──────── THE DATA ────────

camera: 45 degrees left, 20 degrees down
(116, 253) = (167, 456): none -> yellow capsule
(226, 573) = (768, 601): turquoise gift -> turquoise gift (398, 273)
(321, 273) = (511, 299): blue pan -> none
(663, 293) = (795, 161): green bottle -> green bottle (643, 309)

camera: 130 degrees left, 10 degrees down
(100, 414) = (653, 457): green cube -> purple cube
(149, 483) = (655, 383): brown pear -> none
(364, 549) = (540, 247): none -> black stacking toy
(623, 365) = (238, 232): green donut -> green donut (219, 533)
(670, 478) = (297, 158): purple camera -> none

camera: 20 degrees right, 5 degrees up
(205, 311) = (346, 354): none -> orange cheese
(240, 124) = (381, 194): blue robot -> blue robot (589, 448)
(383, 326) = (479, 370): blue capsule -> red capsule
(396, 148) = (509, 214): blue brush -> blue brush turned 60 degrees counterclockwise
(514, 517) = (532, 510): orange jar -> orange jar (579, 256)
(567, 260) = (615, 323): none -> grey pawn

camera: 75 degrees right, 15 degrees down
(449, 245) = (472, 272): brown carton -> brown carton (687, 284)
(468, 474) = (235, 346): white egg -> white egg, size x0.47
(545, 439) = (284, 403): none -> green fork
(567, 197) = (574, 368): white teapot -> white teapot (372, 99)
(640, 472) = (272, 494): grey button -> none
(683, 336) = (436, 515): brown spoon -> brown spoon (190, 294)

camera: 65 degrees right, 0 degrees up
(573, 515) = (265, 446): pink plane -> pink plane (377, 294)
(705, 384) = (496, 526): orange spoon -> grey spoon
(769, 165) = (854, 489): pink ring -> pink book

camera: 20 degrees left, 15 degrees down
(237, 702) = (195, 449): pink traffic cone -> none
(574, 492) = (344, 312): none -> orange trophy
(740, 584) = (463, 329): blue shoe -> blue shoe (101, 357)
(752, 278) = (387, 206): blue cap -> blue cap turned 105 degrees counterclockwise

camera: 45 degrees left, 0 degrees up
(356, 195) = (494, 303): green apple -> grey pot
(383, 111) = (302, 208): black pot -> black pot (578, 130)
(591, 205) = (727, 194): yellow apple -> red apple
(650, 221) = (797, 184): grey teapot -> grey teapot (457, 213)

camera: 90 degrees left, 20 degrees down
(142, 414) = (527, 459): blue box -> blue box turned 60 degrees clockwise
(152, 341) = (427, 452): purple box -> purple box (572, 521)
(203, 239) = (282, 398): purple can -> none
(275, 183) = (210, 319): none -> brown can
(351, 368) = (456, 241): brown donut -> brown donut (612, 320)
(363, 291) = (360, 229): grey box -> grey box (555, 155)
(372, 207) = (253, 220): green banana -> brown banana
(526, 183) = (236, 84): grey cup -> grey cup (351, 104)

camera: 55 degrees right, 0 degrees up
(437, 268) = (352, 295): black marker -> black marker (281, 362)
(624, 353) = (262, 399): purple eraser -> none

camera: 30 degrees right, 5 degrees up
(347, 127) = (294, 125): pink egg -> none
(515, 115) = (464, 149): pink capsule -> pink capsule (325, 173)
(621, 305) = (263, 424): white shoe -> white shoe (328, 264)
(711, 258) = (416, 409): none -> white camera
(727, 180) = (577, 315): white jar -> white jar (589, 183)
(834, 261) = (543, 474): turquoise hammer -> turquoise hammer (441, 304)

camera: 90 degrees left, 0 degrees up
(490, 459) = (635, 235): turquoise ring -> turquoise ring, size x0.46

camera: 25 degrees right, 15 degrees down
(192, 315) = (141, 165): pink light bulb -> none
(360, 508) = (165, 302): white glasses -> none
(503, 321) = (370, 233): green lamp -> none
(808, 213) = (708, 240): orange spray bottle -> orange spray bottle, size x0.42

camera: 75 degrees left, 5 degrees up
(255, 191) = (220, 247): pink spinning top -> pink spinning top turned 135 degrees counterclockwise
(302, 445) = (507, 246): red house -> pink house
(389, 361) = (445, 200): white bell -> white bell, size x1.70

────────

HOW TO COMPLETE THIS TASK :: Look back at the data above. Transcribe exactly the lines starting at the line that contains "camera: 65 degrees right, 0 degrees up" and ending at the line that contains "camera: 75 degrees left, 5 degrees up".

EXERCISE RESULT ::
camera: 65 degrees right, 0 degrees up
(573, 515) = (265, 446): pink plane -> pink plane (377, 294)
(705, 384) = (496, 526): orange spoon -> grey spoon
(769, 165) = (854, 489): pink ring -> pink book

camera: 20 degrees left, 15 degrees down
(237, 702) = (195, 449): pink traffic cone -> none
(574, 492) = (344, 312): none -> orange trophy
(740, 584) = (463, 329): blue shoe -> blue shoe (101, 357)
(752, 278) = (387, 206): blue cap -> blue cap turned 105 degrees counterclockwise

camera: 45 degrees left, 0 degrees up
(356, 195) = (494, 303): green apple -> grey pot
(383, 111) = (302, 208): black pot -> black pot (578, 130)
(591, 205) = (727, 194): yellow apple -> red apple
(650, 221) = (797, 184): grey teapot -> grey teapot (457, 213)

camera: 90 degrees left, 20 degrees down
(142, 414) = (527, 459): blue box -> blue box turned 60 degrees clockwise
(152, 341) = (427, 452): purple box -> purple box (572, 521)
(203, 239) = (282, 398): purple can -> none
(275, 183) = (210, 319): none -> brown can
(351, 368) = (456, 241): brown donut -> brown donut (612, 320)
(363, 291) = (360, 229): grey box -> grey box (555, 155)
(372, 207) = (253, 220): green banana -> brown banana
(526, 183) = (236, 84): grey cup -> grey cup (351, 104)

camera: 55 degrees right, 0 degrees up
(437, 268) = (352, 295): black marker -> black marker (281, 362)
(624, 353) = (262, 399): purple eraser -> none

camera: 30 degrees right, 5 degrees up
(347, 127) = (294, 125): pink egg -> none
(515, 115) = (464, 149): pink capsule -> pink capsule (325, 173)
(621, 305) = (263, 424): white shoe -> white shoe (328, 264)
(711, 258) = (416, 409): none -> white camera
(727, 180) = (577, 315): white jar -> white jar (589, 183)
(834, 261) = (543, 474): turquoise hammer -> turquoise hammer (441, 304)

camera: 90 degrees left, 0 degrees up
(490, 459) = (635, 235): turquoise ring -> turquoise ring, size x0.46

camera: 25 degrees right, 15 degrees down
(192, 315) = (141, 165): pink light bulb -> none
(360, 508) = (165, 302): white glasses -> none
(503, 321) = (370, 233): green lamp -> none
(808, 213) = (708, 240): orange spray bottle -> orange spray bottle, size x0.42

camera: 75 degrees left, 5 degrees up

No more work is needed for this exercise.